WORK INSTRUCTION:
Report each line from the records where the string "AGND" turns up.

==*==

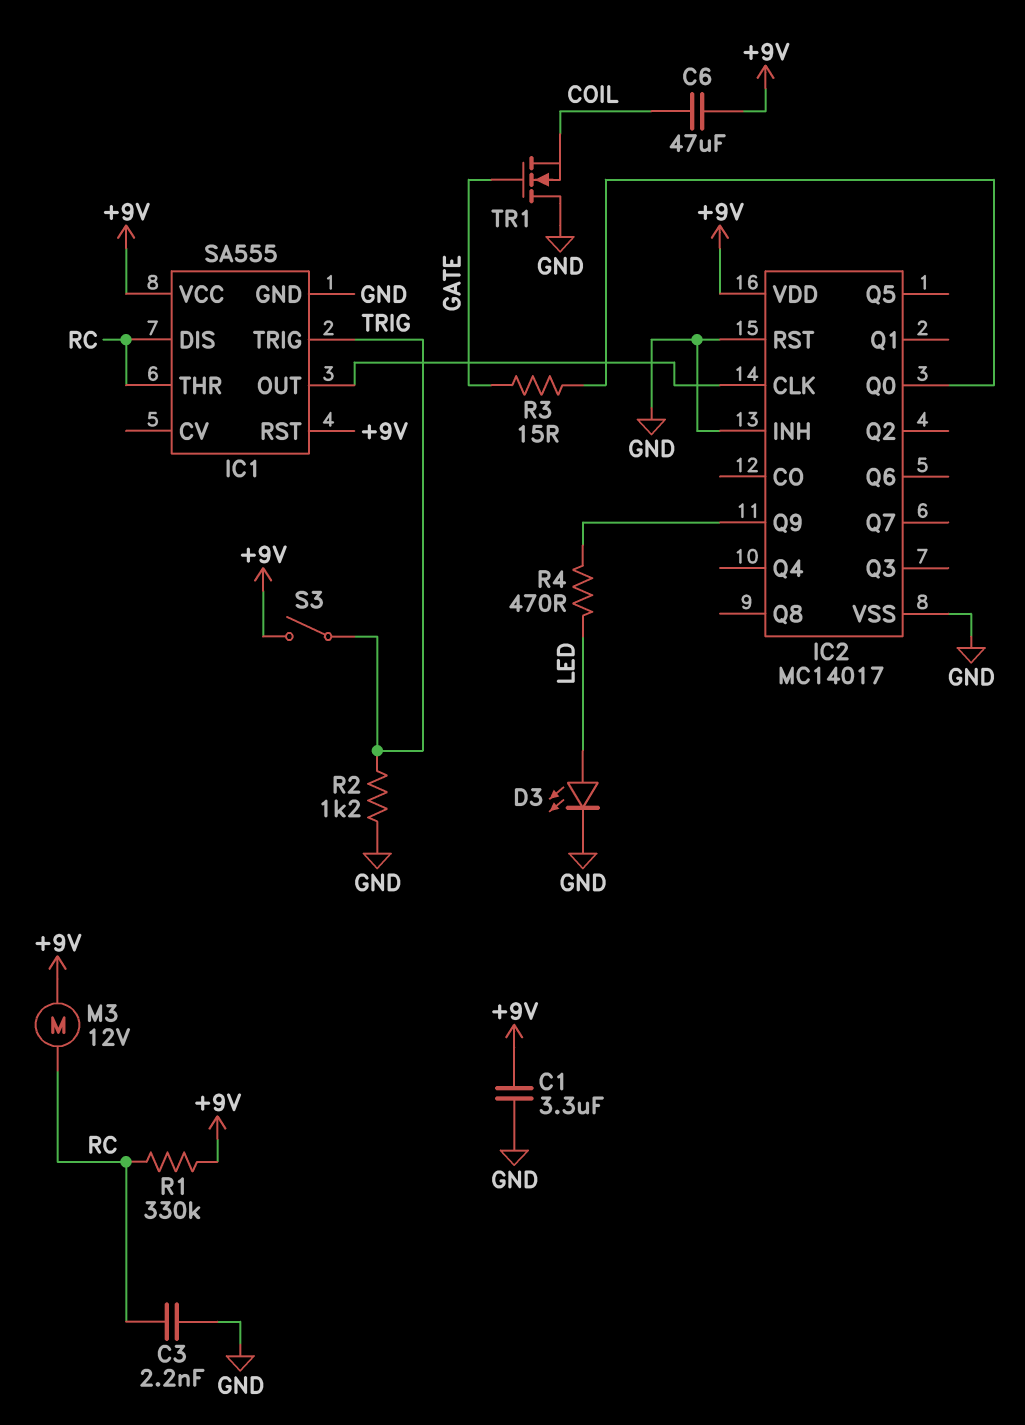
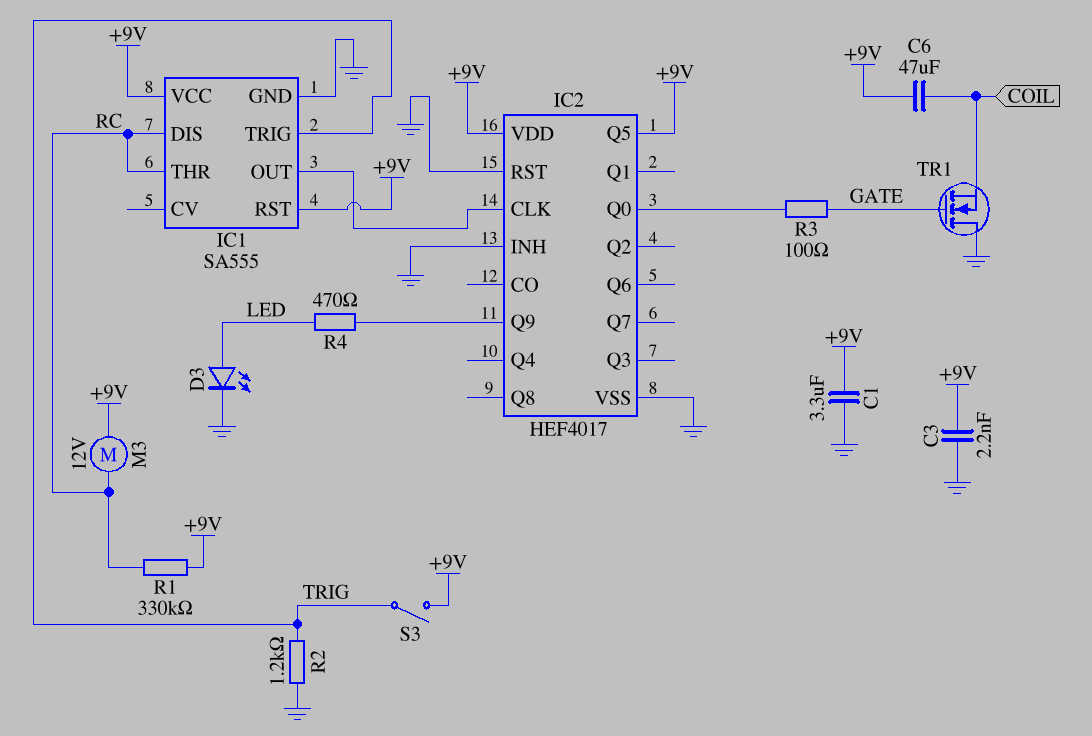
C3: 2.2nF (GND, RC) -> 2.2nF (+9V, GND)
IC2: MC14017 -> HEF4017
IC2 pin Q5: none -> +9V
R3: 15 (GATE, IC2/Q0) -> 100 (GATE, IC2/Q0)

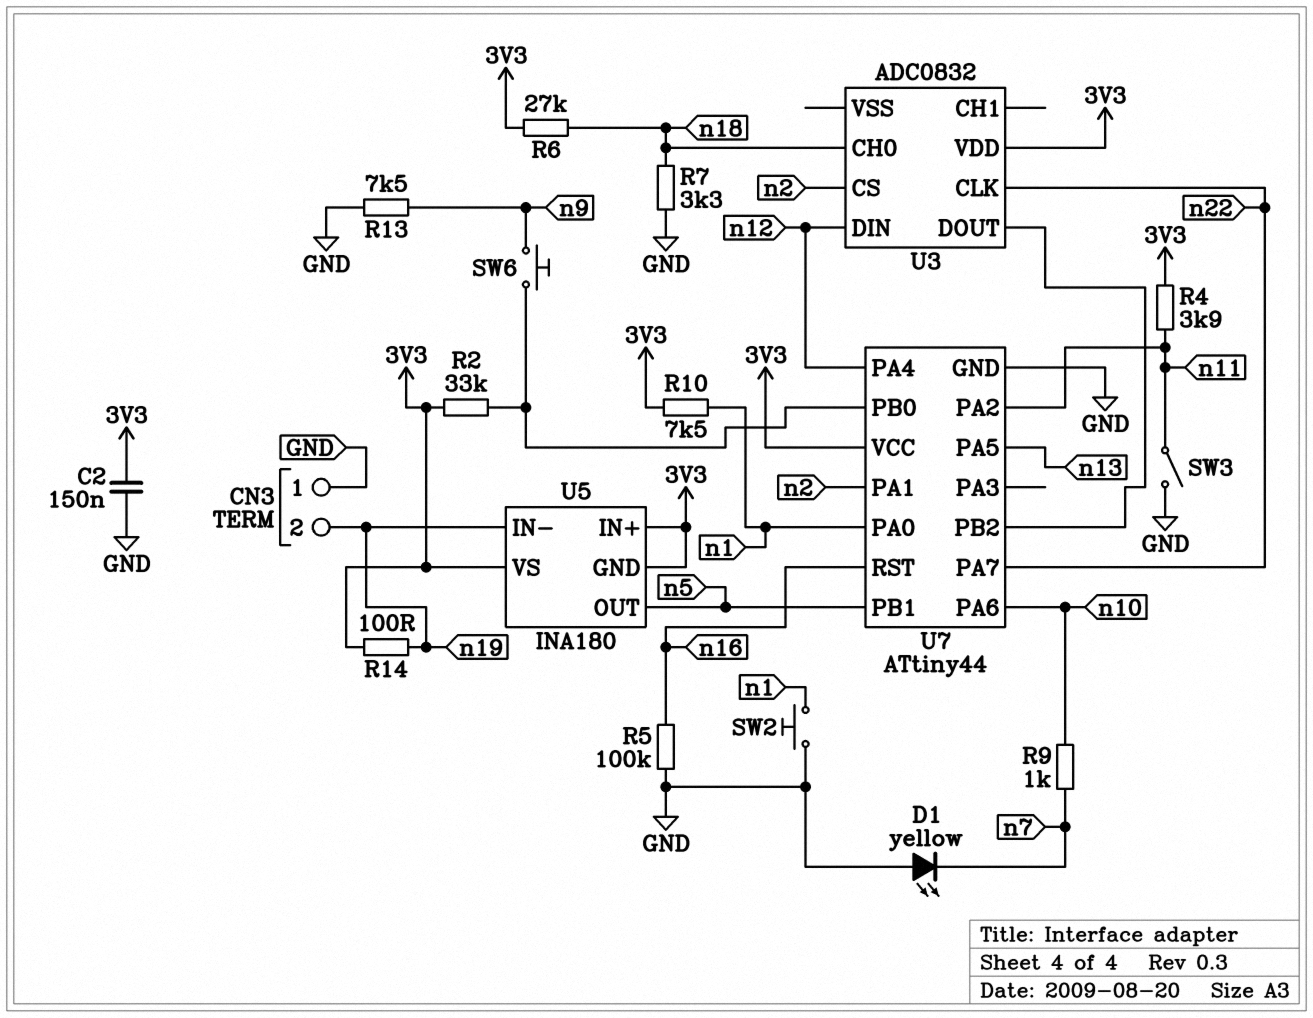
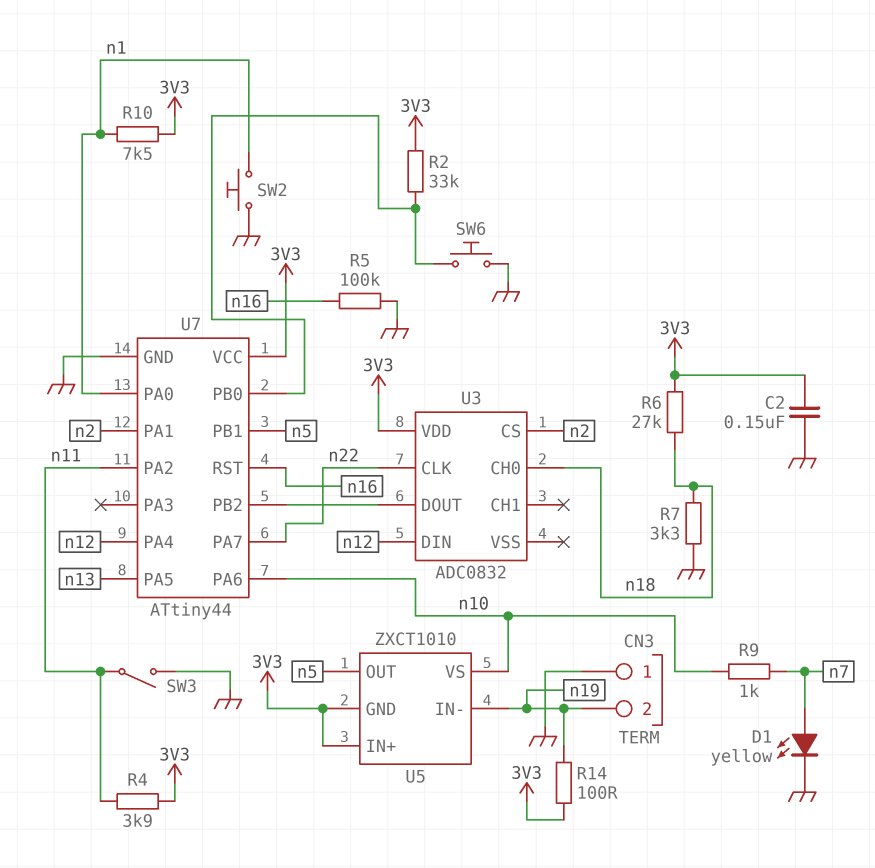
D1: LED yellow (A GND, K n7) -> LED yellow (A n7, K GND)
R13: 7.5k (GND, n9) -> none
SW6: button (U7/PB0, n9) -> button (GND, U7/PB0)
U5: INA180 -> ZXCT1010
U5 pin VS: 3V3 -> n10

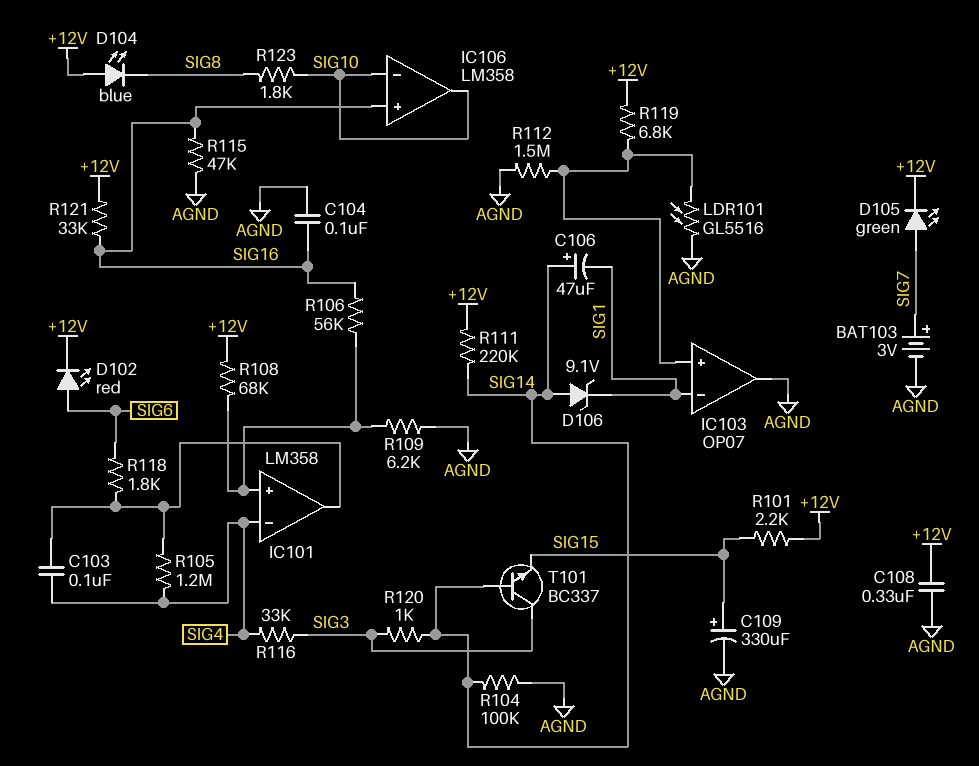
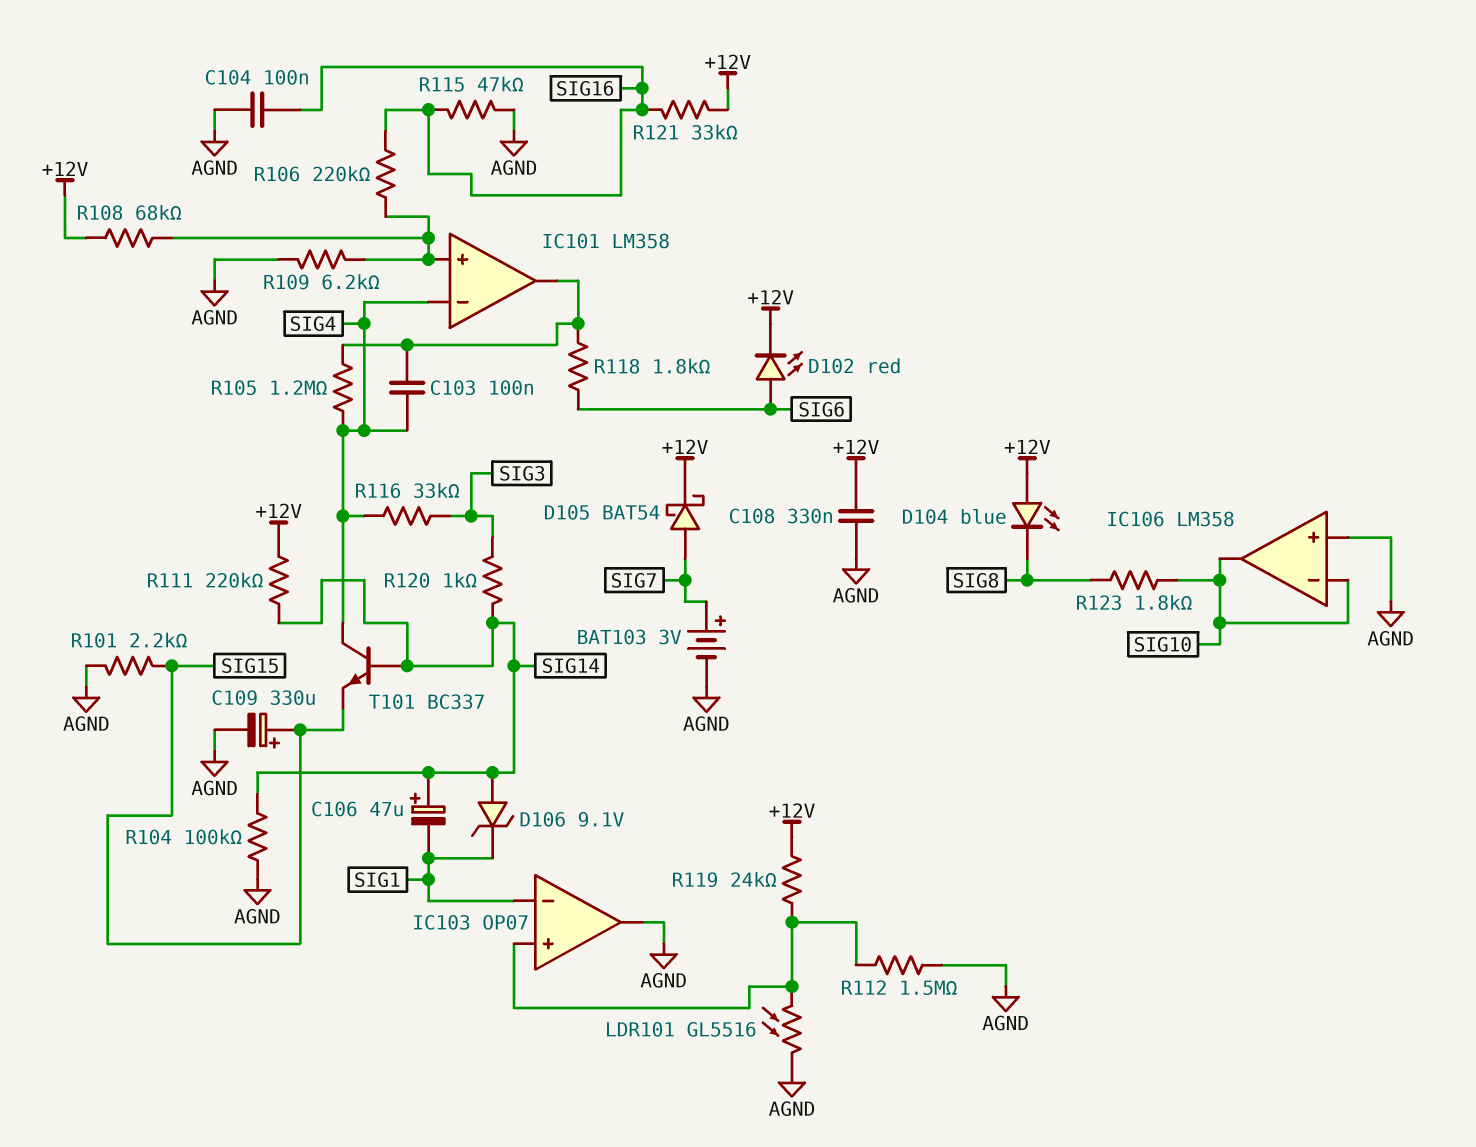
D105: LED green (A SIG7, K +12V) -> schottky BAT54 (A SIG7, K +12V)
IC106 pin in+: SIG16 -> AGND
R101: 2.2k (+12V, SIG15) -> 2.2k (AGND, SIG15)
R106: 56k (IC101/in+, SIG16) -> 220k (IC101/in+, SIG16)
R119: 6.8k (+12V, IC103/in+) -> 24k (+12V, IC103/in+)
T101: NPN BC337 (B SIG14, C SIG3, E SIG15) -> NPN BC337 (B SIG14, C SIG4, E SIG15)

==*==

REPLY:
IC106 pin in+: SIG16 -> AGND
R101: 2.2k (+12V, SIG15) -> 2.2k (AGND, SIG15)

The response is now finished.